Aim of the task: From the data underneath, reproduce exactly the stretch that begins at the line with "F1: none -> 100mA (N3, N13)" and ends after the line with "U9 pin OUT: none -> N24".

Listed entries:
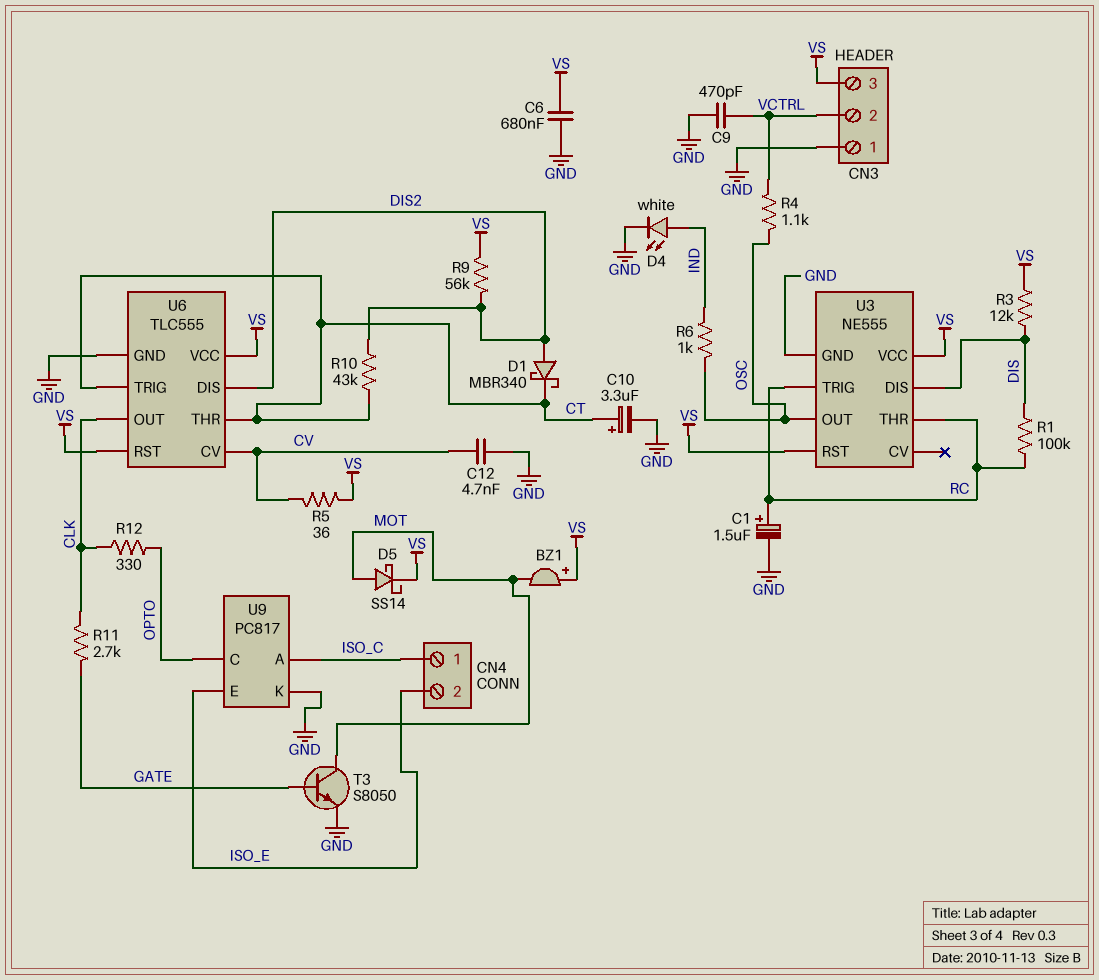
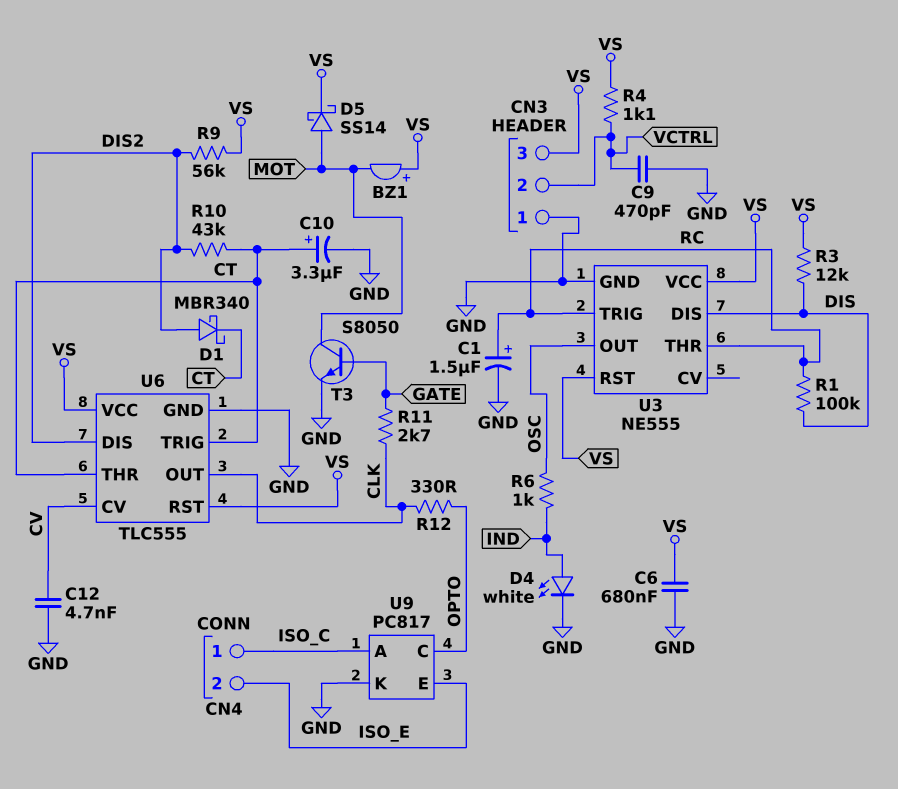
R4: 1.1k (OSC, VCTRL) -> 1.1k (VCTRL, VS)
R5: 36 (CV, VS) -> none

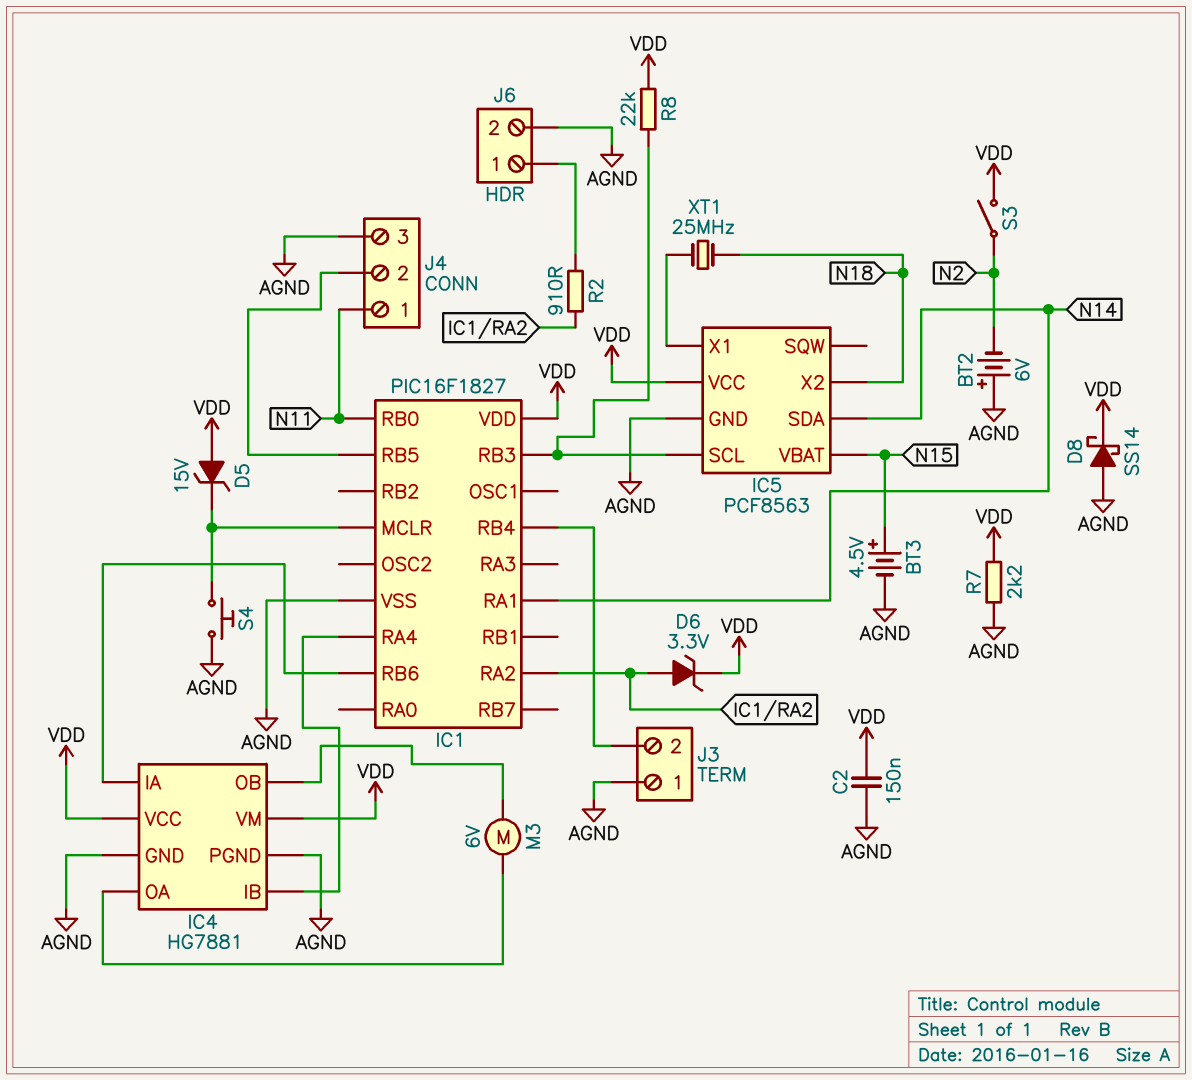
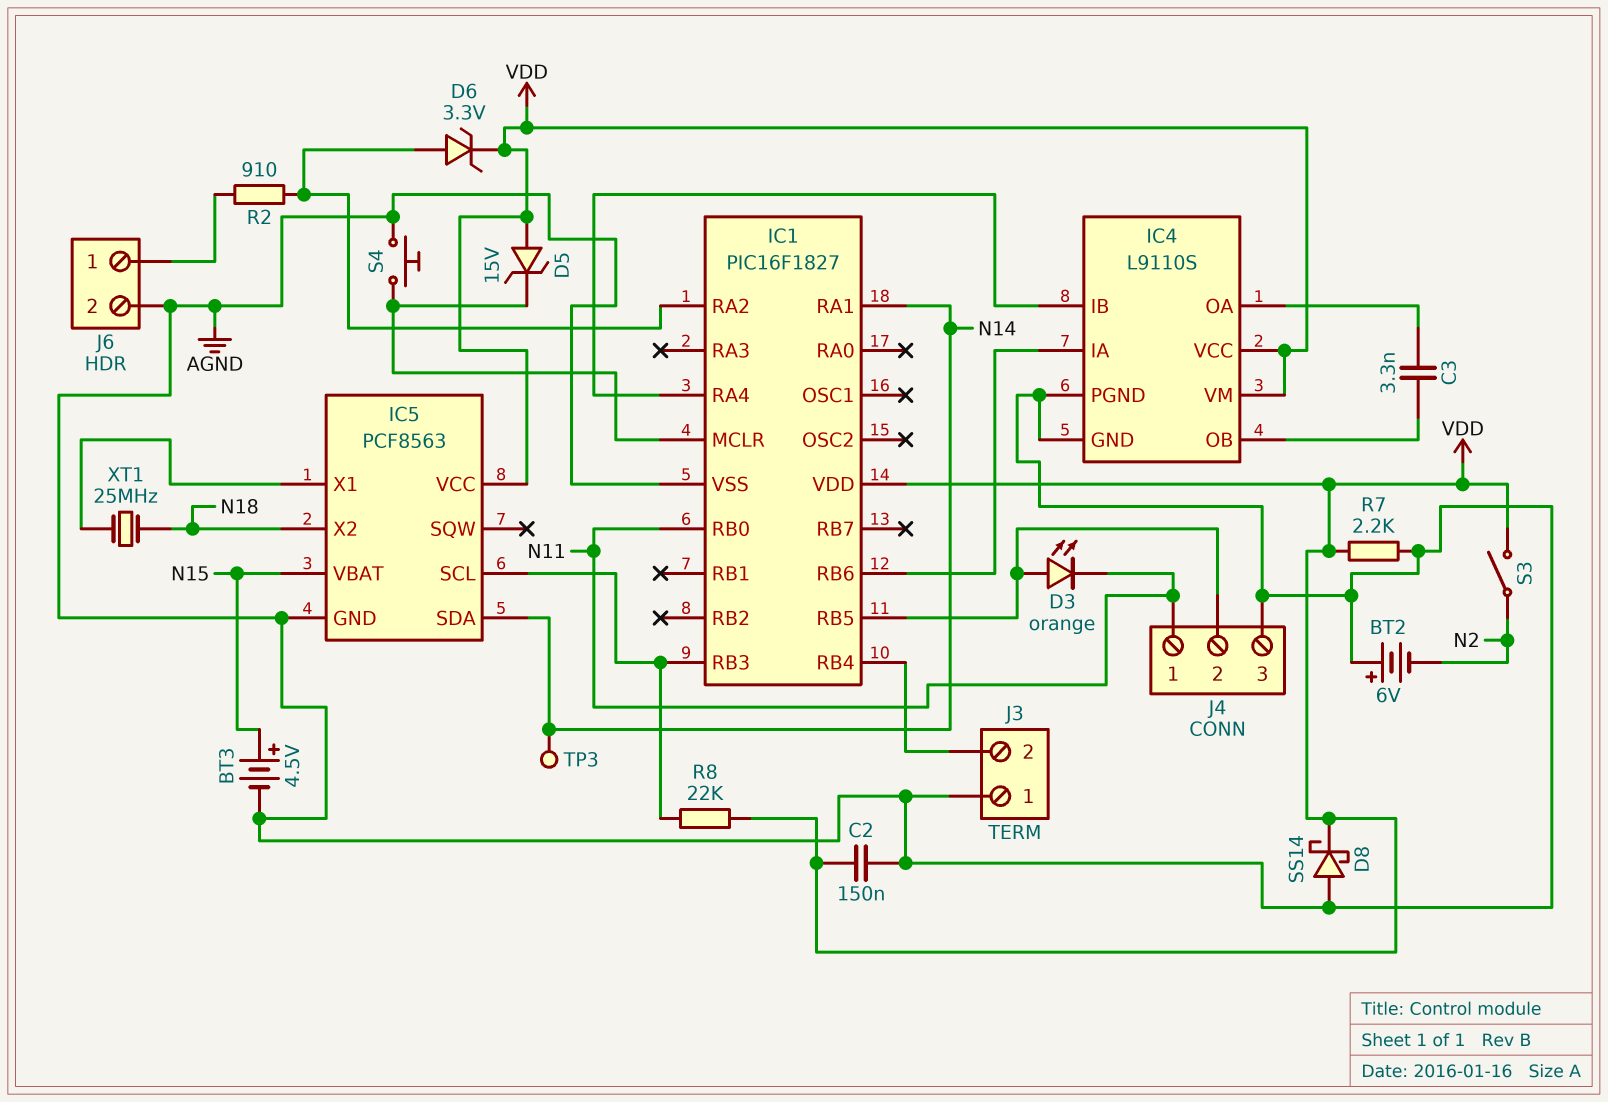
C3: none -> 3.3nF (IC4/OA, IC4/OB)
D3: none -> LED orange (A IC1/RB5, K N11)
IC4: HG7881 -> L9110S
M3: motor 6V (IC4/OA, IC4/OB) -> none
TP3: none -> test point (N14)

==

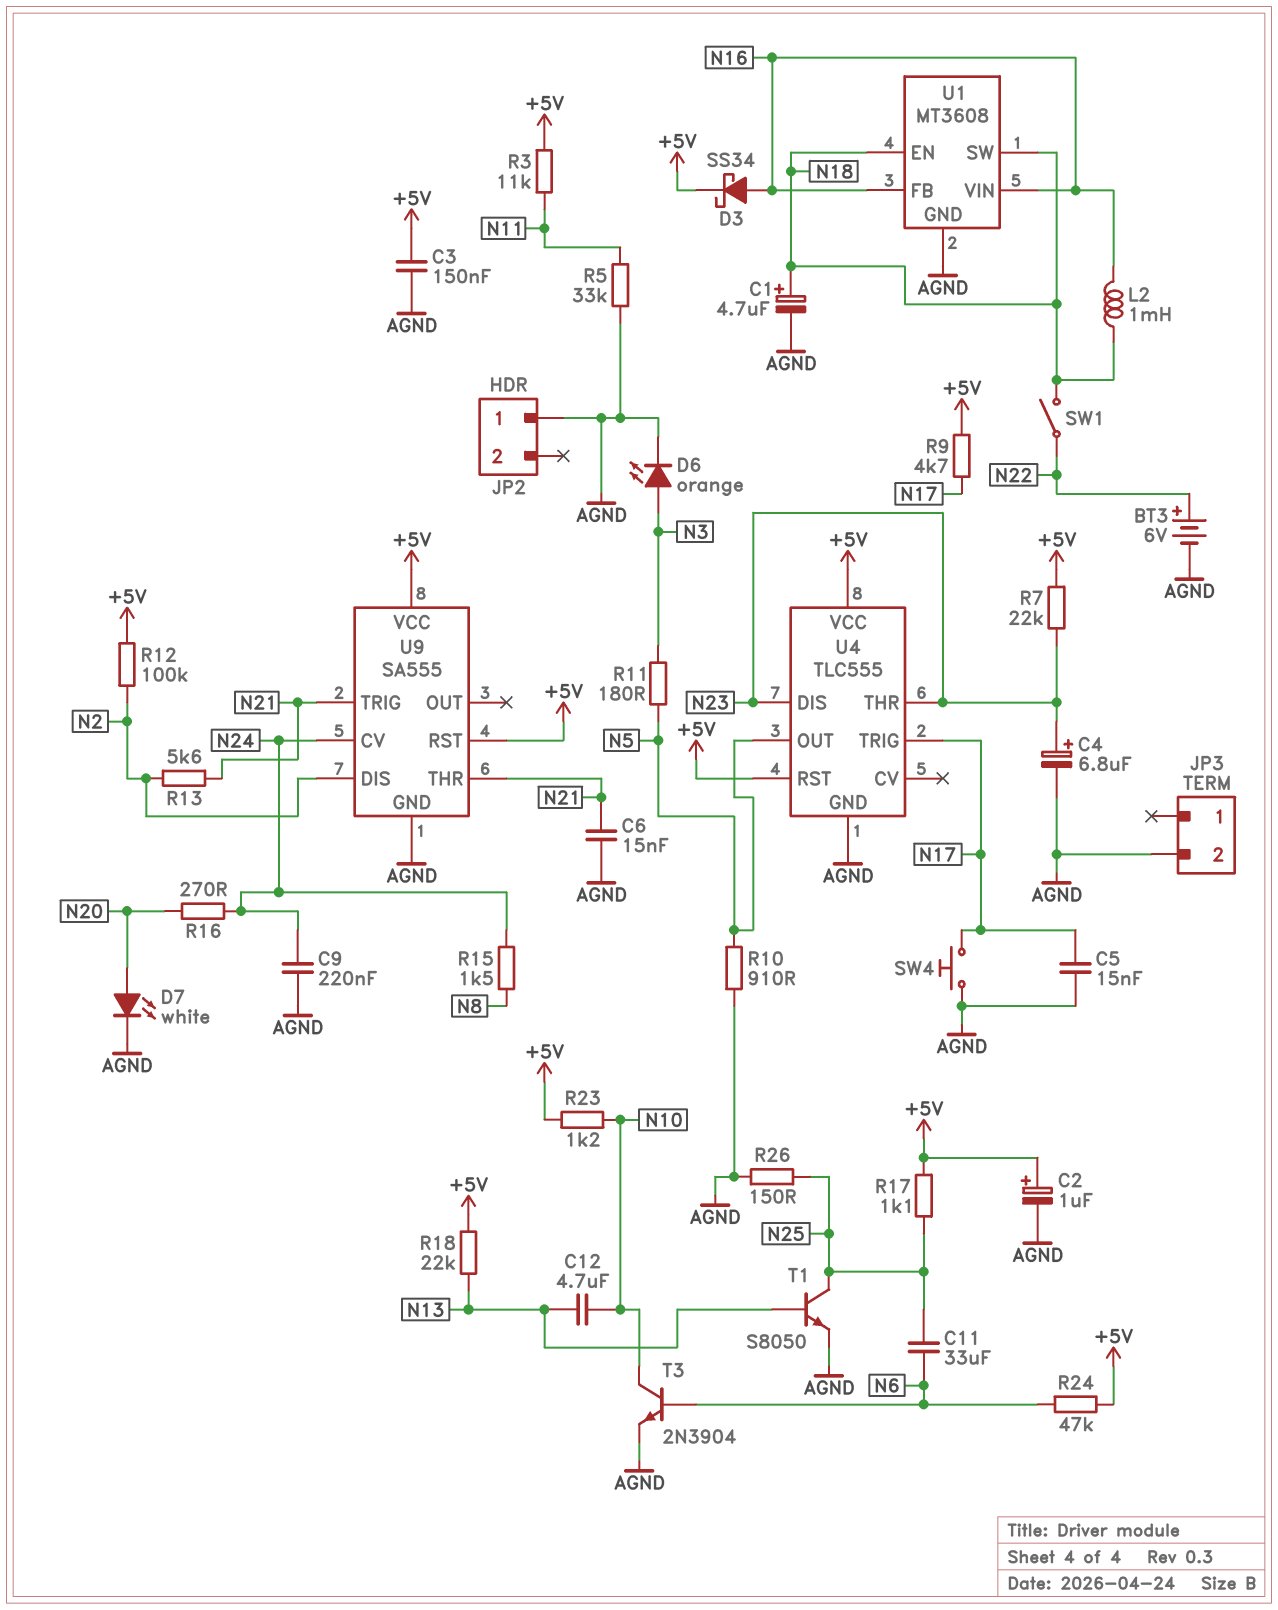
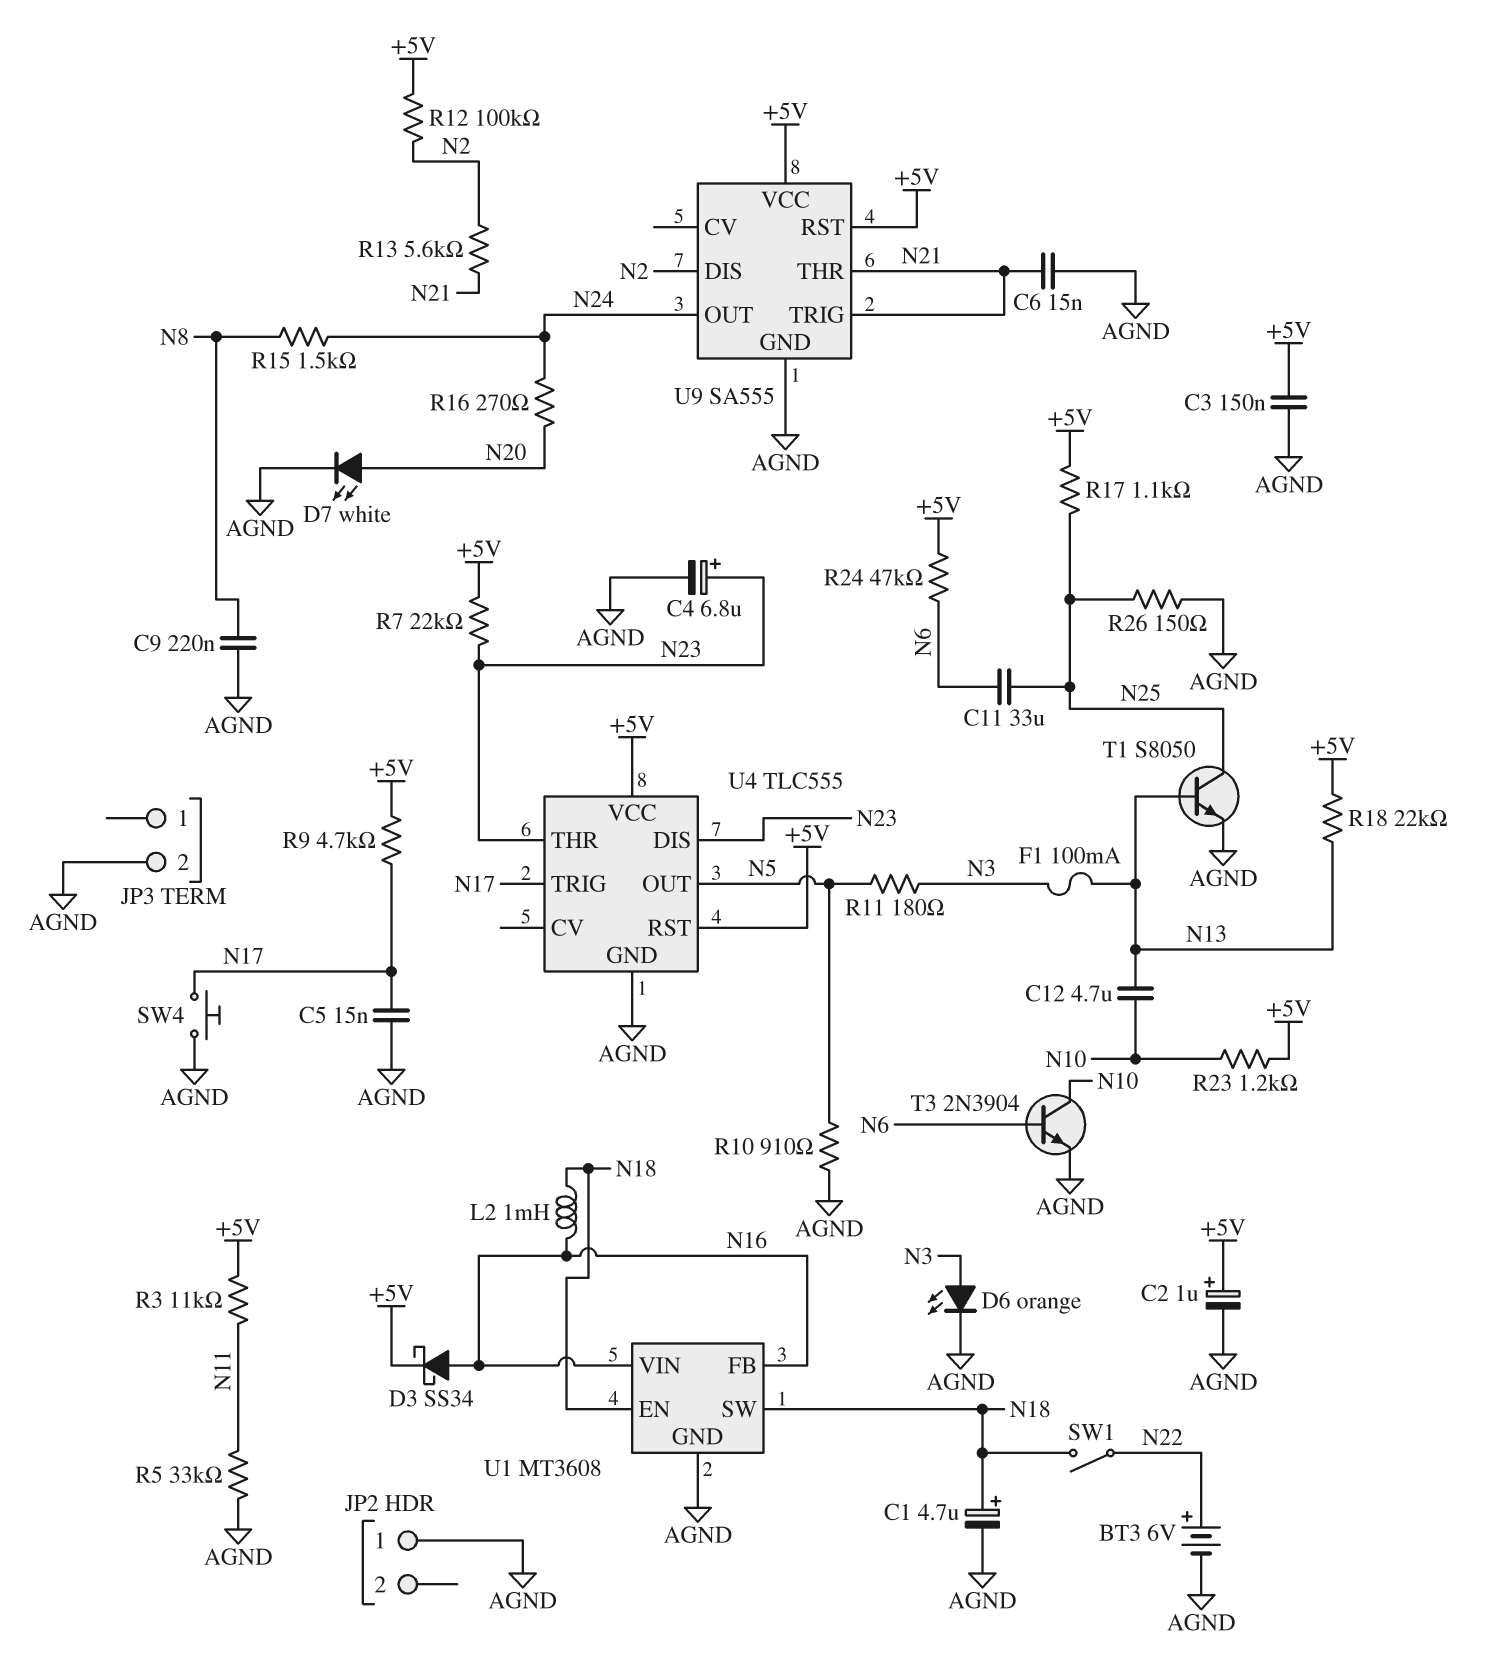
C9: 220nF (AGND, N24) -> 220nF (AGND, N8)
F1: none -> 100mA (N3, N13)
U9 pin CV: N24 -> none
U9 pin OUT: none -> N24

Answer box:
F1: none -> 100mA (N3, N13)
U9 pin CV: N24 -> none
U9 pin OUT: none -> N24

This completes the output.